(Collection entries)
○ ○ ○ ○

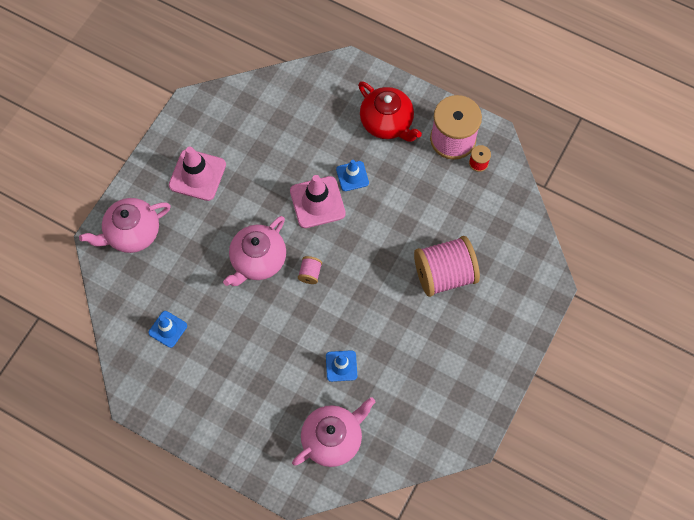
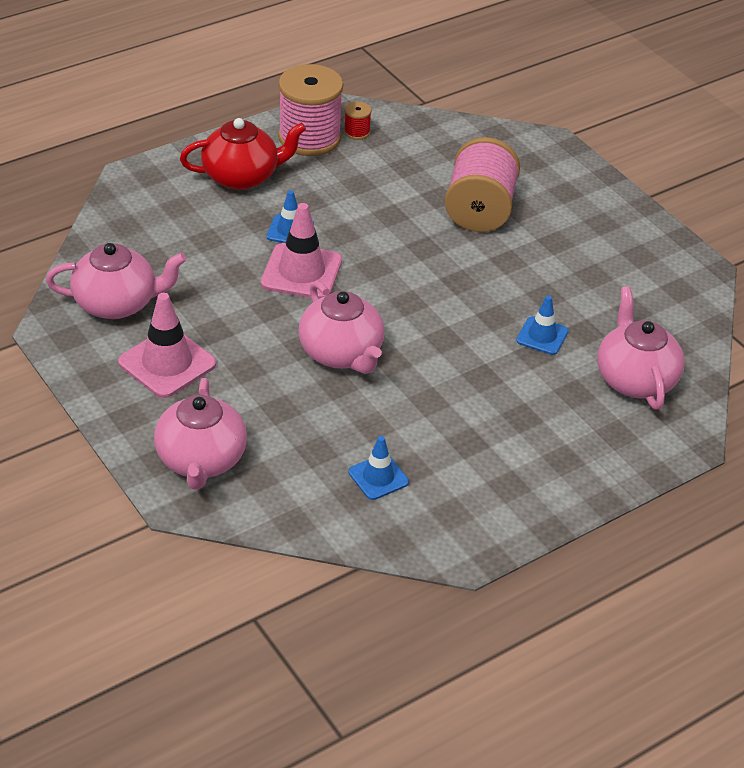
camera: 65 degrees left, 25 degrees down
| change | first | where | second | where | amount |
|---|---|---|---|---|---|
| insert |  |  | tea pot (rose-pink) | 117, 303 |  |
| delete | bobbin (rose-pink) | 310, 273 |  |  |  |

○ ○ ○ ○

→ **Work request**:
Output the entries exactly and keep every picture out of them.

→ **Written solution**:
camera: 65 degrees left, 25 degrees down
| change | first | where | second | where | amount |
|---|---|---|---|---|---|
| insert |  |  | tea pot (rose-pink) | 117, 303 |  |
| delete | bobbin (rose-pink) | 310, 273 |  |  |  |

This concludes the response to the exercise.